» **Before and after images**:
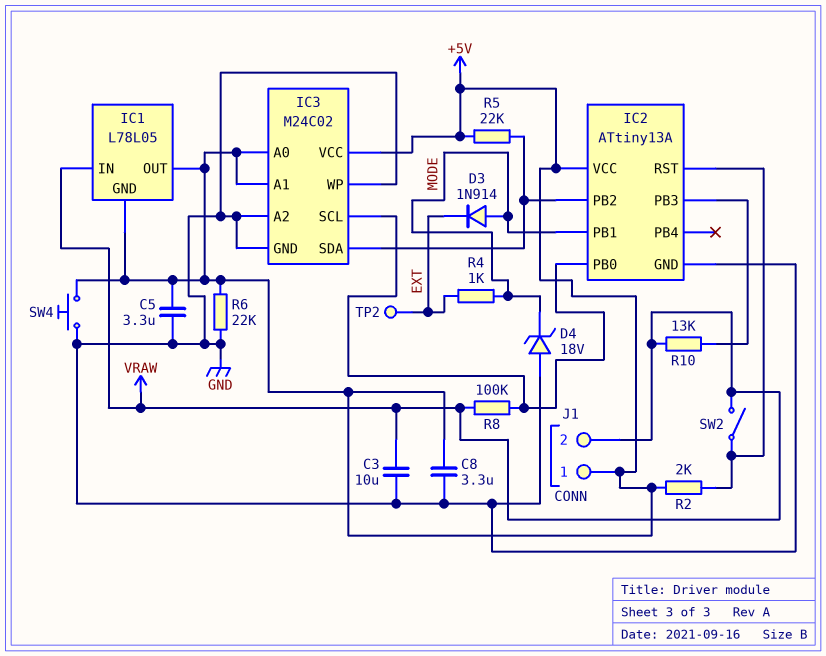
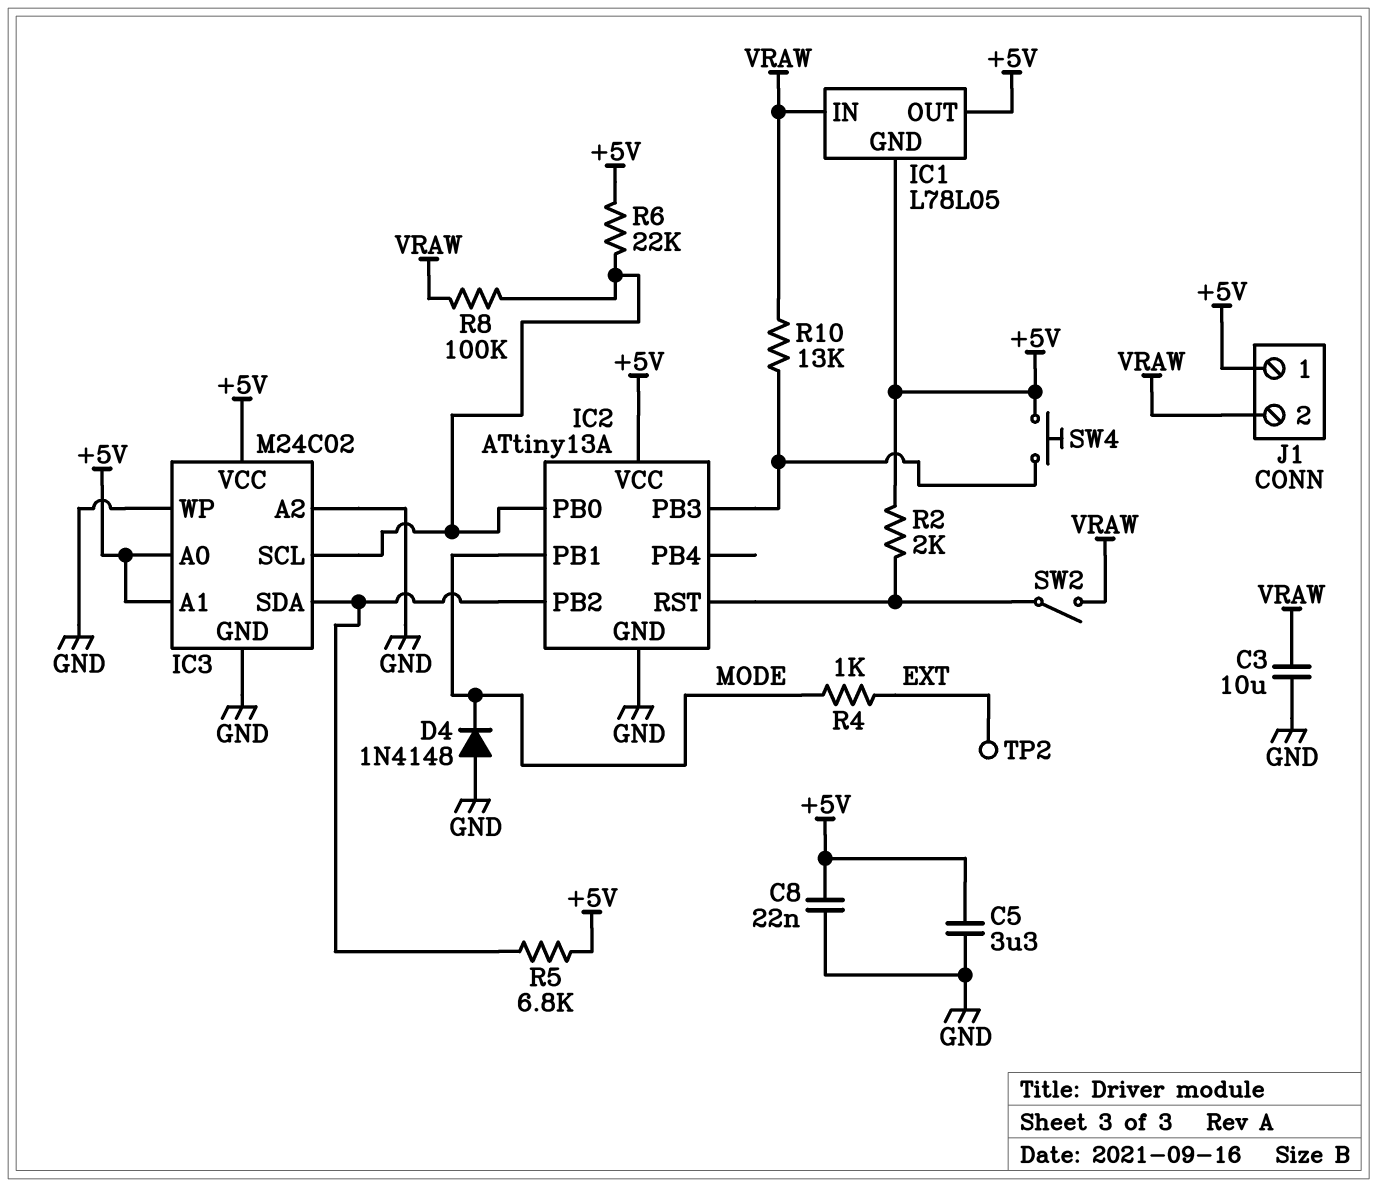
C8: 3.3uF (+5V, GND) -> 22nF (+5V, GND)
D3: diode 1N914 (A MODE, K EXT) -> none
D4: zener 18V (A GND, K MODE) -> diode 1N4148 (A GND, K MODE)
R5: 22k (+5V, IC2/PB2) -> 6.8k (+5V, IC2/PB2)
R6: 22k (+5V, GND) -> 22k (+5V, IC2/PB0)
SW4: button (+5V, GND) -> button (+5V, IC2/PB3)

» **ASSIGNMENT**: From the line containing "D3: diode 1N914 (A MODE, K EXT) -> none" to the final line of the data, repeat each line exactly. Include both ends.

» **THE COMPLETED TASK**:
D3: diode 1N914 (A MODE, K EXT) -> none
D4: zener 18V (A GND, K MODE) -> diode 1N4148 (A GND, K MODE)
R5: 22k (+5V, IC2/PB2) -> 6.8k (+5V, IC2/PB2)
R6: 22k (+5V, GND) -> 22k (+5V, IC2/PB0)
SW4: button (+5V, GND) -> button (+5V, IC2/PB3)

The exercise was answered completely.